> [WHAT THE TASK REQUIRES]: Write again exactly the lines in the listing below, starting at the line with "building: [204,89,243,132] -> none" and ending at the line with "building: [110,278,243,402] -> none", both included. Pictures are not copied.

> [INFORMATION]:
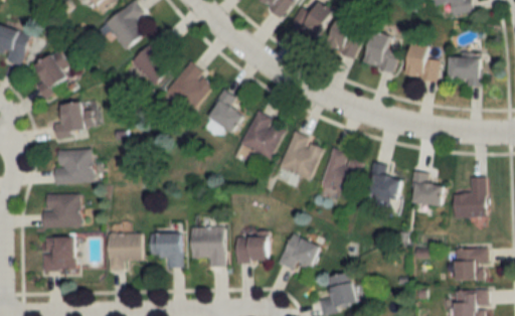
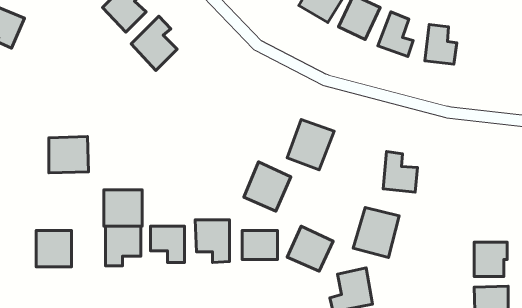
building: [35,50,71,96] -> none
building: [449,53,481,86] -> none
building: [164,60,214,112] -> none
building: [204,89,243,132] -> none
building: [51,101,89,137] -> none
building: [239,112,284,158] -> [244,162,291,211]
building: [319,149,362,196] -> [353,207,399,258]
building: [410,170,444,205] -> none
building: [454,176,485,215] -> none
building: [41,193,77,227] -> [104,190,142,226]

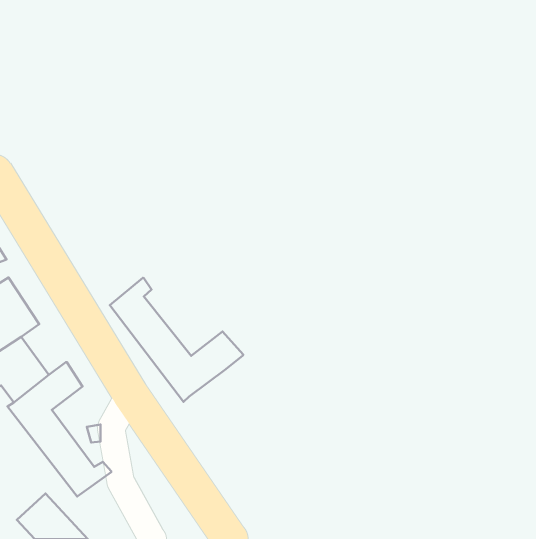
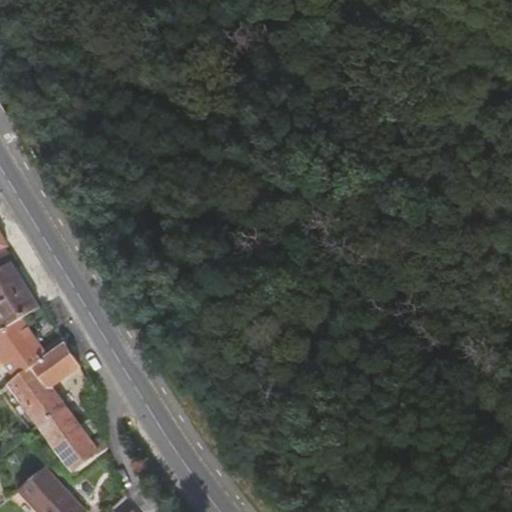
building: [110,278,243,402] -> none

* * *

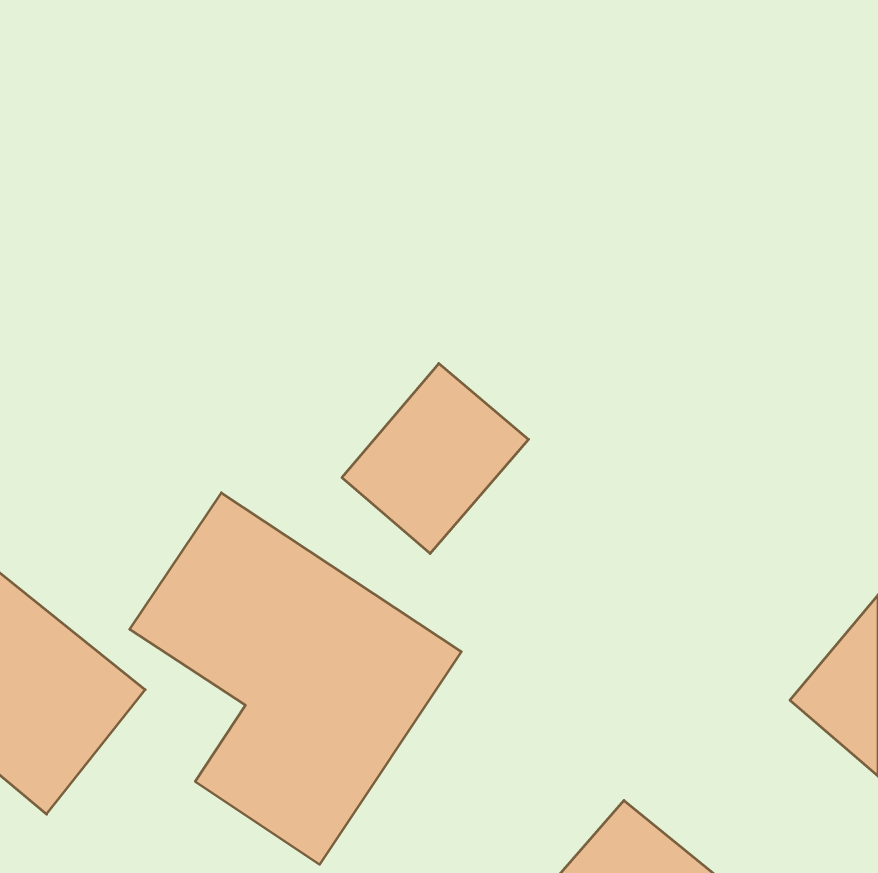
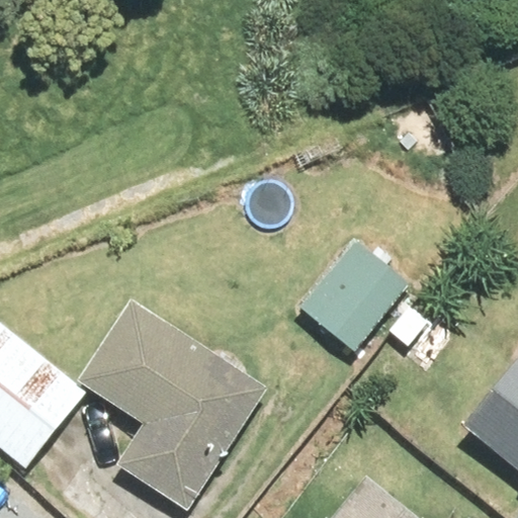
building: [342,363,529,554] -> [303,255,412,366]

* * *

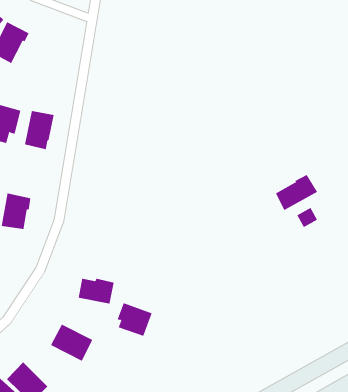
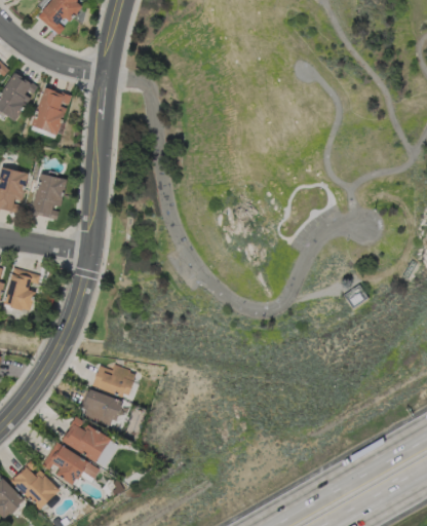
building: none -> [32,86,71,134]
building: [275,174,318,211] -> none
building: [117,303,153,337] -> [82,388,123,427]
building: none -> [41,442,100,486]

> [RESULT FOR THIS TASK]:
building: [204,89,243,132] -> none
building: [51,101,89,137] -> none
building: [239,112,284,158] -> [244,162,291,211]
building: [319,149,362,196] -> [353,207,399,258]
building: [410,170,444,205] -> none
building: [454,176,485,215] -> none
building: [41,193,77,227] -> [104,190,142,226]

building: [110,278,243,402] -> none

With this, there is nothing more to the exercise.